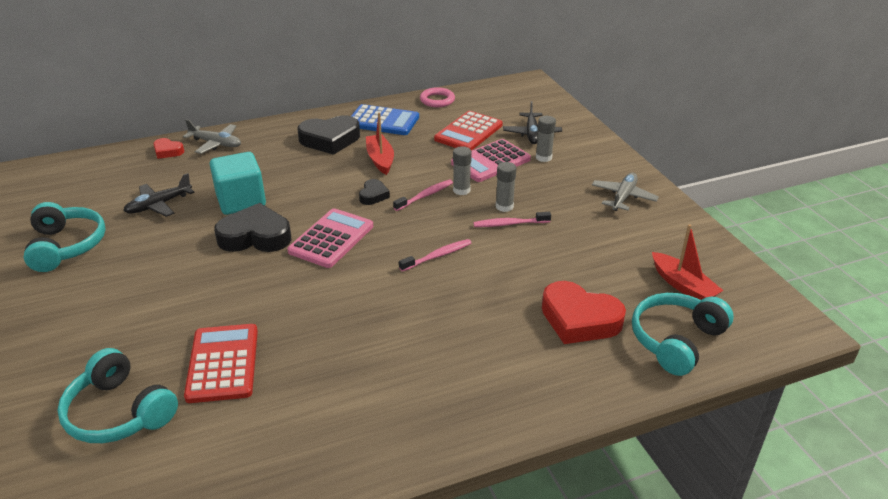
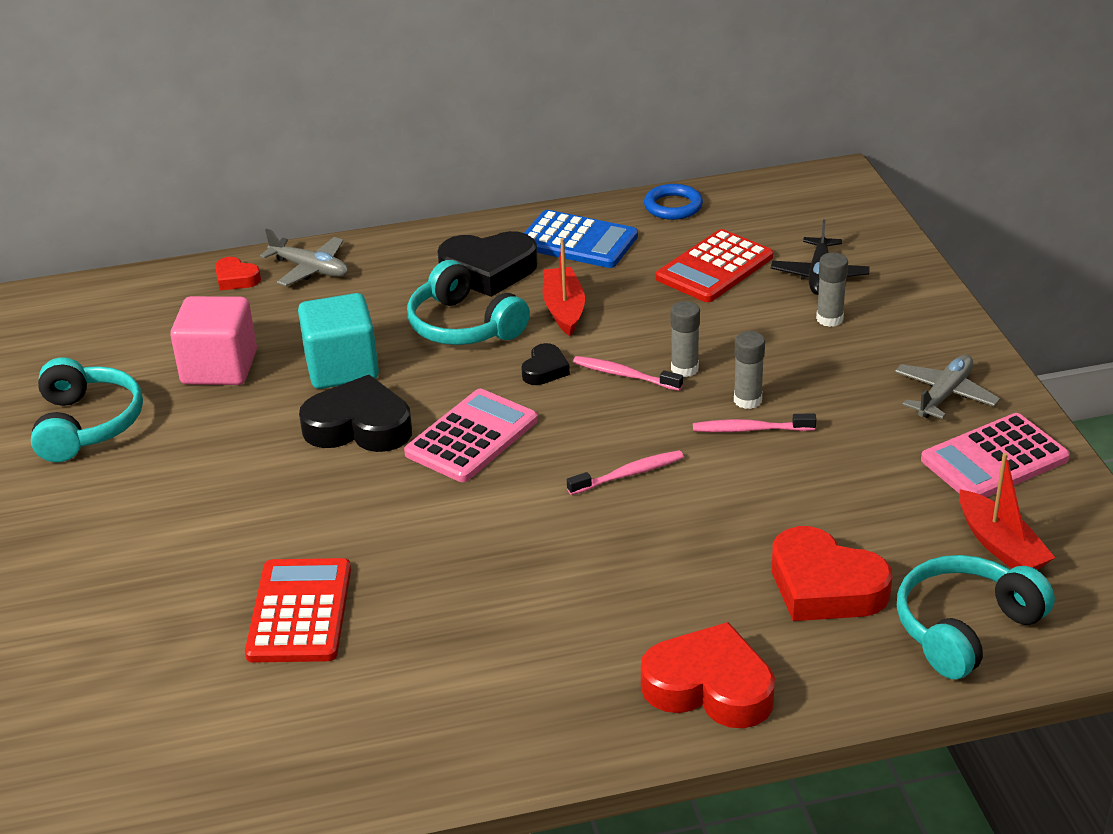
camera: 10 degrees right, 0 degrees up
(119, 412) = (158, 667): turquoise headphones -> turquoise headphones (464, 326)
(158, 205) = (219, 368): black plane -> pink cube
(425, 196) = (625, 375): pink toothbrush -> pink toothbrush turned 120 degrees counterclockwise
(437, 100) = (673, 206): pink ring -> blue ring
(491, 161) = (741, 322): pink calculator -> pink calculator (994, 459)
(518, 394) = (709, 687): none -> red heart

• **ACTIVITY**
Print every record exactly without the images.

• **RESPONSE**
camera: 10 degrees right, 0 degrees up
(119, 412) = (158, 667): turquoise headphones -> turquoise headphones (464, 326)
(158, 205) = (219, 368): black plane -> pink cube
(425, 196) = (625, 375): pink toothbrush -> pink toothbrush turned 120 degrees counterclockwise
(437, 100) = (673, 206): pink ring -> blue ring
(491, 161) = (741, 322): pink calculator -> pink calculator (994, 459)
(518, 394) = (709, 687): none -> red heart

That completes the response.